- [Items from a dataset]
━━━

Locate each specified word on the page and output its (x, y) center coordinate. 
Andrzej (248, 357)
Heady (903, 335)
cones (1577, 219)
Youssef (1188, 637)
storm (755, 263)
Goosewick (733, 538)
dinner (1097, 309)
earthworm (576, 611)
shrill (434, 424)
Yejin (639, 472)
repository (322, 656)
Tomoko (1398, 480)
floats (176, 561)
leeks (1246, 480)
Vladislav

━━━

- [WHAT TO DO] Show each line of the listing that contains the string "center". Case counts.

- [TASK ANSWER]
Locate each specified word on the page and output its (x, y) center coordinate. 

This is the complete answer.